(EXERCISE INSTRUCTIONS)
A faithful transcription of all the entries below is needed, without the pictures.
== PROVIDED INFORMATION ==
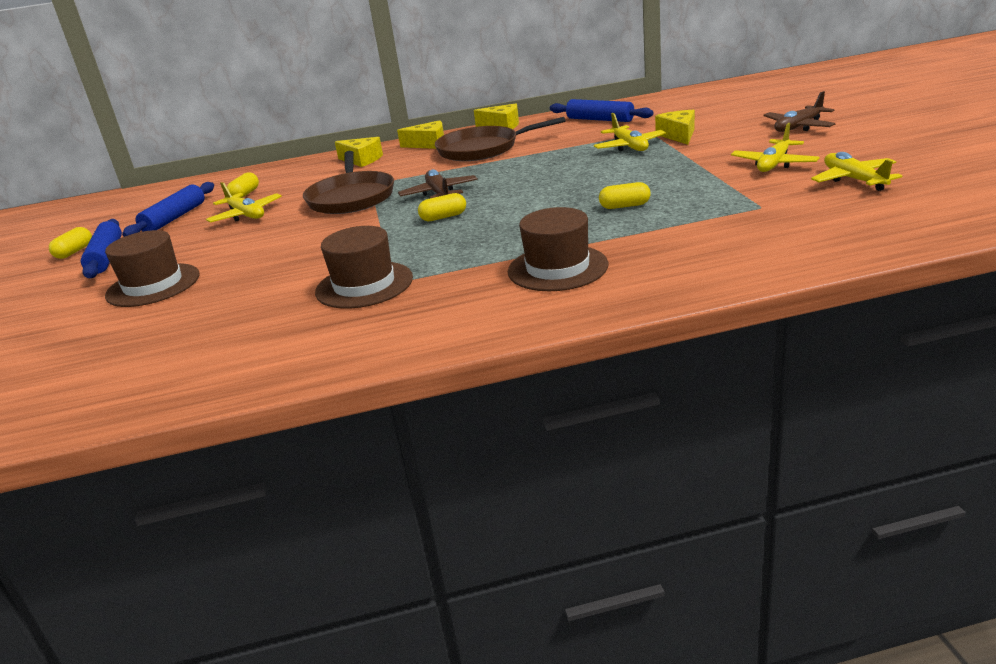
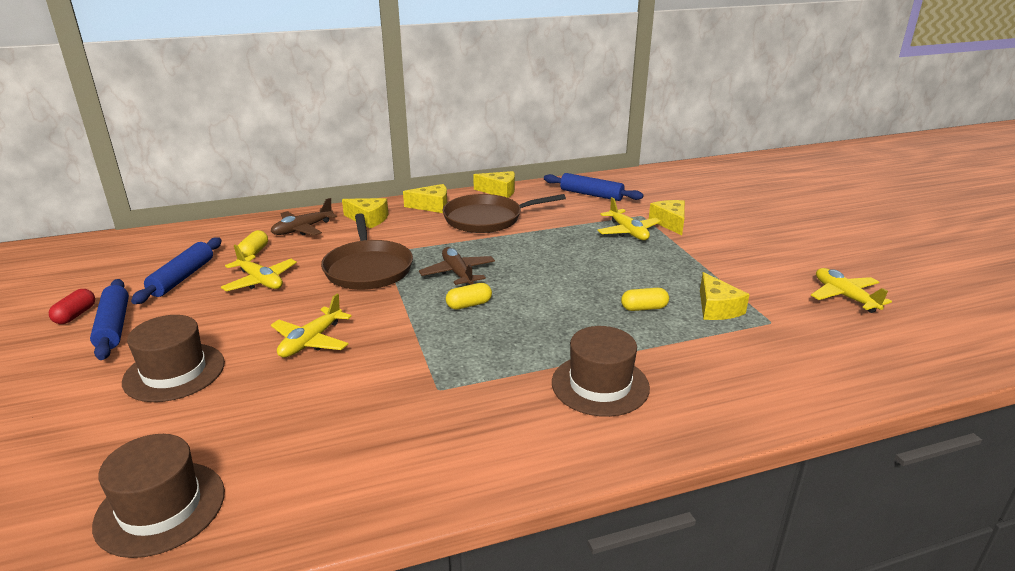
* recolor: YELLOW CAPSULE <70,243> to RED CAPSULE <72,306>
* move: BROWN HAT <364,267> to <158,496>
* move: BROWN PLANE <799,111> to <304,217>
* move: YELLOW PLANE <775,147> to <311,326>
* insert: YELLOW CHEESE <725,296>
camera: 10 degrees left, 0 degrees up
===
(RESULT BELOW)
* recolor: YELLOW CAPSULE <70,243> to RED CAPSULE <72,306>
* move: BROWN HAT <364,267> to <158,496>
* move: BROWN PLANE <799,111> to <304,217>
* move: YELLOW PLANE <775,147> to <311,326>
* insert: YELLOW CHEESE <725,296>
camera: 10 degrees left, 0 degrees up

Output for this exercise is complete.